▶ **Problem to solve**
Scan the entries that follow and copy out every line containing "MOSI".

▶ **Material for this task**

□ □ □

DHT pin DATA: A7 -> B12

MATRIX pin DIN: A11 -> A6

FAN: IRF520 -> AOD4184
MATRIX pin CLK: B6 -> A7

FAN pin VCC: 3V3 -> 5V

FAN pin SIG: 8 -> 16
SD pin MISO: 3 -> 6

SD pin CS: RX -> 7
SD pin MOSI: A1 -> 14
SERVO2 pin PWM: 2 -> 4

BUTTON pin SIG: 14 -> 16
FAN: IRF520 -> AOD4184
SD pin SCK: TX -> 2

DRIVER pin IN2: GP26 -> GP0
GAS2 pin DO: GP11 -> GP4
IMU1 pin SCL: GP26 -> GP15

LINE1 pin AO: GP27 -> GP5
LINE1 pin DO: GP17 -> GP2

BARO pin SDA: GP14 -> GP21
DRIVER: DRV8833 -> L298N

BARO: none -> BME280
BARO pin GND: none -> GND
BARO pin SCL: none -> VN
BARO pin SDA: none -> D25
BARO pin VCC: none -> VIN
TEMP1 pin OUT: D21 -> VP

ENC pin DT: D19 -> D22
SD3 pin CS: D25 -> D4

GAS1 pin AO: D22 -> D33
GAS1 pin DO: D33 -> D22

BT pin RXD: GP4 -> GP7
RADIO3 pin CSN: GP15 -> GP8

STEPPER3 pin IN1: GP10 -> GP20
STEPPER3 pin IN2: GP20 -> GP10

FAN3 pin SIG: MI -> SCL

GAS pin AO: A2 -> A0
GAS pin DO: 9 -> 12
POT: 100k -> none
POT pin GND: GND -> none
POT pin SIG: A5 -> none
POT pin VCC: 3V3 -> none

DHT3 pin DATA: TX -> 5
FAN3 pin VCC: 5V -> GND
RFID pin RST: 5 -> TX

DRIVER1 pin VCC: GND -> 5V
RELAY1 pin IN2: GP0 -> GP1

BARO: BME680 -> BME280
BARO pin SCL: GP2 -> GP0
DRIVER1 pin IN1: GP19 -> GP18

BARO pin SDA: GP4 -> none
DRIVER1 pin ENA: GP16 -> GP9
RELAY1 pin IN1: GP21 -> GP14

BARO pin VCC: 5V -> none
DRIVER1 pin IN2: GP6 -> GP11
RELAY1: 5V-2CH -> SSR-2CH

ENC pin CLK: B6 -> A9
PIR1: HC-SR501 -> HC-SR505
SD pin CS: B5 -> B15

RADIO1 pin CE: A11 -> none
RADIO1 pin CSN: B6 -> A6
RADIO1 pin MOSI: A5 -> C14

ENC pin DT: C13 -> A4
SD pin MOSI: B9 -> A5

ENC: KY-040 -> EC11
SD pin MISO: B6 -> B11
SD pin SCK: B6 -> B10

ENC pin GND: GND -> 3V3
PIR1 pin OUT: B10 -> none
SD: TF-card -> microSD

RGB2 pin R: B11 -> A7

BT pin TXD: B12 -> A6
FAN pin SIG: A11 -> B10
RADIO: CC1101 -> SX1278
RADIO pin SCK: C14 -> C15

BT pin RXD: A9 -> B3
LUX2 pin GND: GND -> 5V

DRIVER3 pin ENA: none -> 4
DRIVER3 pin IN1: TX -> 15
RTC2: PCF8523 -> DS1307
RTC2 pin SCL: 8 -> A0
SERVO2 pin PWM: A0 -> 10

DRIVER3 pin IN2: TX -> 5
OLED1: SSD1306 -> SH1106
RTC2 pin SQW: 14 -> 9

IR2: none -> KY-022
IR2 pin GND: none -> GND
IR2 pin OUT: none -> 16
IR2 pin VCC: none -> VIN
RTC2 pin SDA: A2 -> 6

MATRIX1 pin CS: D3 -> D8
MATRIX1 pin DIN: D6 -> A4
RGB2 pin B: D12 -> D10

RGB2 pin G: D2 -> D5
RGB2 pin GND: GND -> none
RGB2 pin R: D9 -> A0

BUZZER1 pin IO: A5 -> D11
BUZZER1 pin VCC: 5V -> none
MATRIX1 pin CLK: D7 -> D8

□ □ □

▶ **Written reply**
SD pin MOSI: A1 -> 14
RADIO1 pin MOSI: A5 -> C14
SD pin MOSI: B9 -> A5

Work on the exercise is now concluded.